Work to complete: Transcribe only the lines in the data below falling between the line with "C2: 2.2uF (plus" and the line with "U2: TLP281 -> LTV-817", including those two lines, and leave out any picture.

Difference listings:
______________________________
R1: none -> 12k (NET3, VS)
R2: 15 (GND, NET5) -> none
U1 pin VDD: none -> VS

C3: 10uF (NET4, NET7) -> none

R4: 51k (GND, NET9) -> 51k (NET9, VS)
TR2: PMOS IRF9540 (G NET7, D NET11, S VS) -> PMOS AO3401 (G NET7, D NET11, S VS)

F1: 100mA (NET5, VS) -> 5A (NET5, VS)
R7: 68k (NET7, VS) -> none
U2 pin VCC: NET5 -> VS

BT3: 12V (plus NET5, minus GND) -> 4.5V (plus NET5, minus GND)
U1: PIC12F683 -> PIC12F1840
______________________________
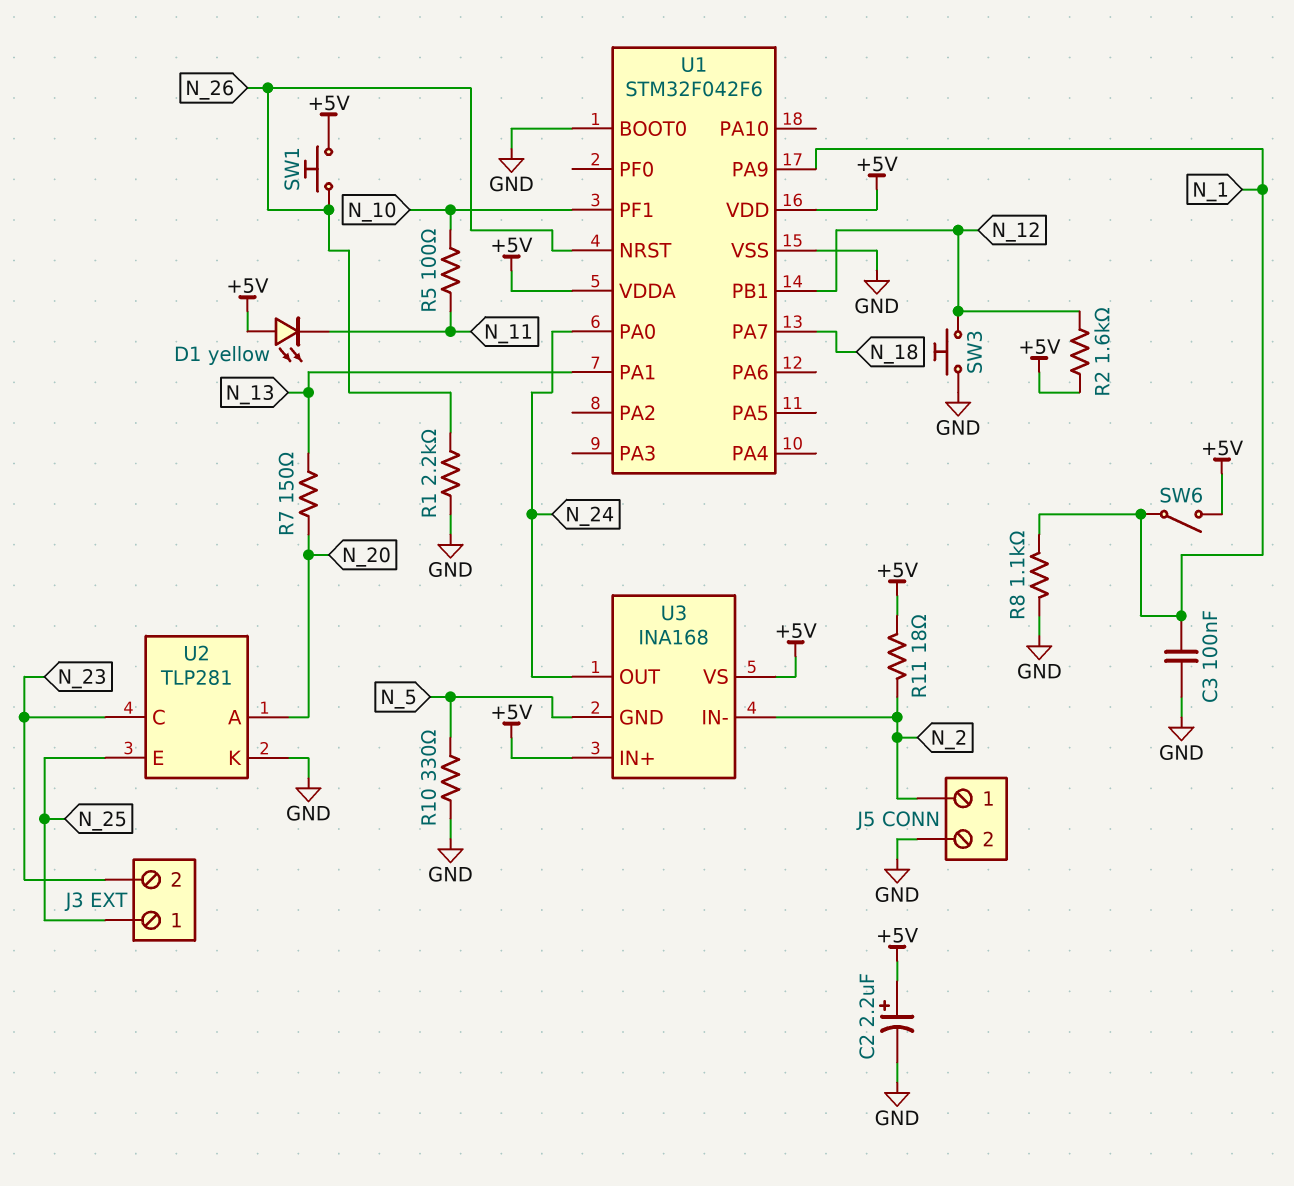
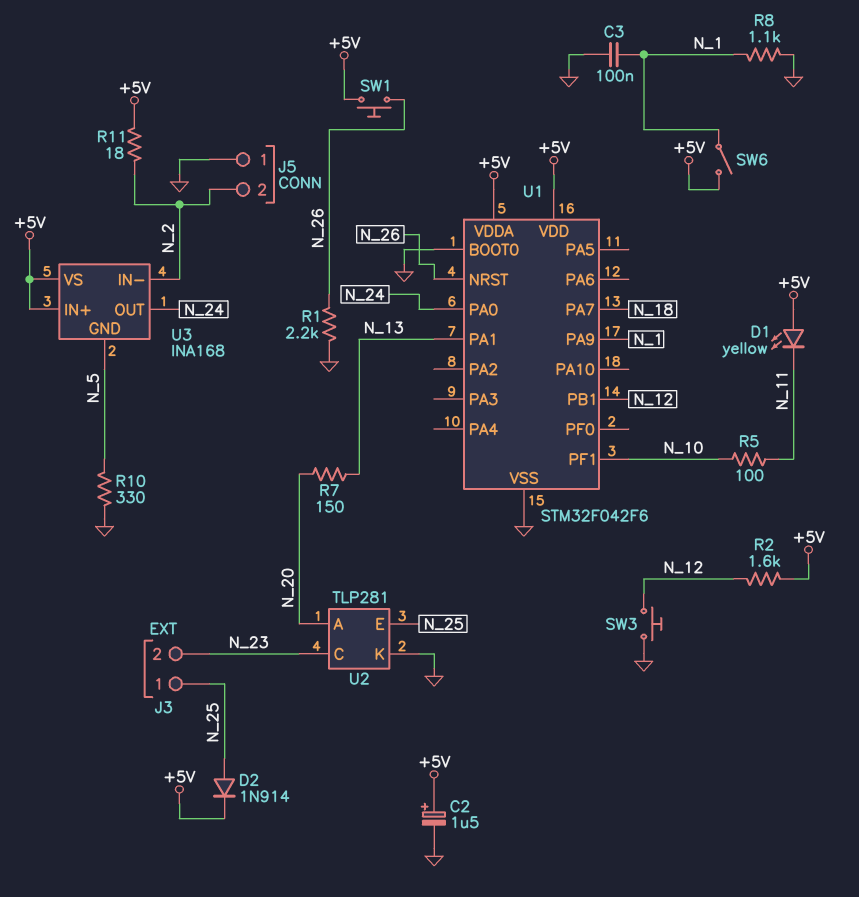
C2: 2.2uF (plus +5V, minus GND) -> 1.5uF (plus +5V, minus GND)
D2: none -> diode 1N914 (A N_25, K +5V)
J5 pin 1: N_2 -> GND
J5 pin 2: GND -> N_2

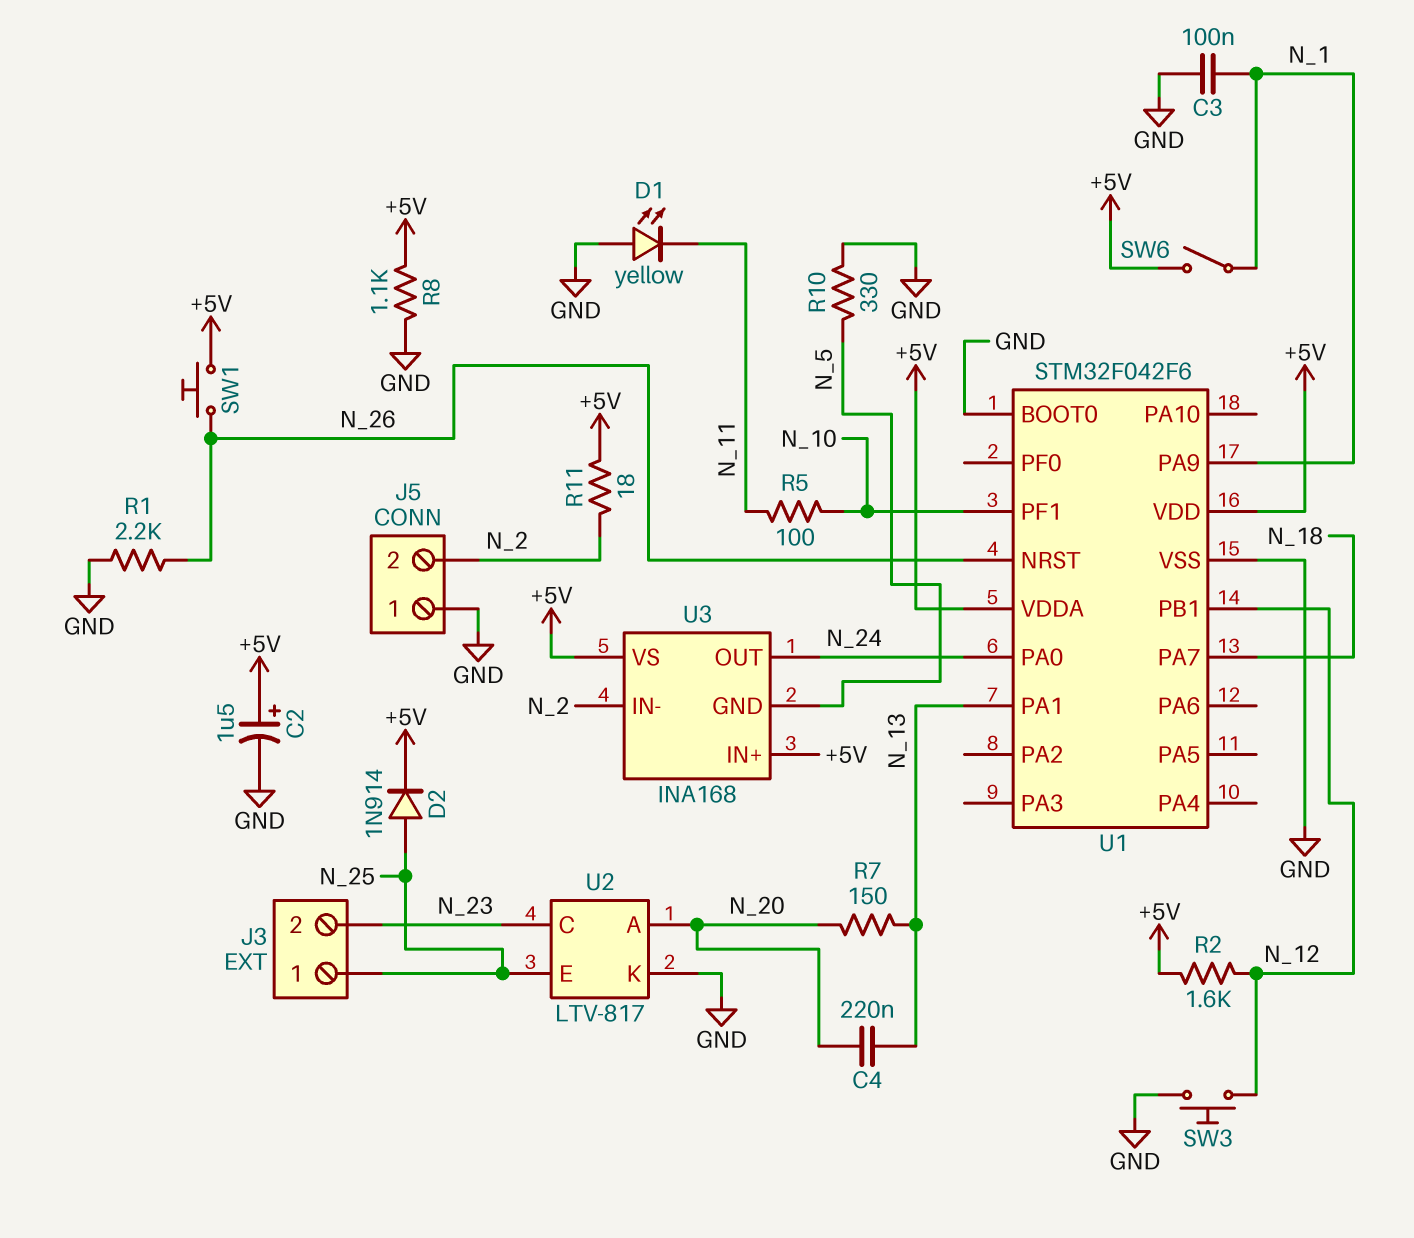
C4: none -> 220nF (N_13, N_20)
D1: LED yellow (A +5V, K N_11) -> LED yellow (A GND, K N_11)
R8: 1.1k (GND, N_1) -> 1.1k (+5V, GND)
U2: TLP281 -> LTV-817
______________________________
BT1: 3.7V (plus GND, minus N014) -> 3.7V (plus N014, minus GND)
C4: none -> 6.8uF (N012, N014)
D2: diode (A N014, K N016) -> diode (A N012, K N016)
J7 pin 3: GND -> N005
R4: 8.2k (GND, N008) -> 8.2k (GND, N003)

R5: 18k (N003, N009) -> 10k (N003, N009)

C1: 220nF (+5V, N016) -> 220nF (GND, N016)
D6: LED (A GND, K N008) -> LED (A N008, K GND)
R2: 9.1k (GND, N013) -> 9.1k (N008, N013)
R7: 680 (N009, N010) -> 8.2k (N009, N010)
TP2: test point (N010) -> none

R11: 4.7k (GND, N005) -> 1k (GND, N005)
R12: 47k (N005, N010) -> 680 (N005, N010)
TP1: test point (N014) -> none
______________________________
Expected answer:
C2: 2.2uF (plus +5V, minus GND) -> 1.5uF (plus +5V, minus GND)
D2: none -> diode 1N914 (A N_25, K +5V)
J5 pin 1: N_2 -> GND
J5 pin 2: GND -> N_2

C4: none -> 220nF (N_13, N_20)
D1: LED yellow (A +5V, K N_11) -> LED yellow (A GND, K N_11)
R8: 1.1k (GND, N_1) -> 1.1k (+5V, GND)
U2: TLP281 -> LTV-817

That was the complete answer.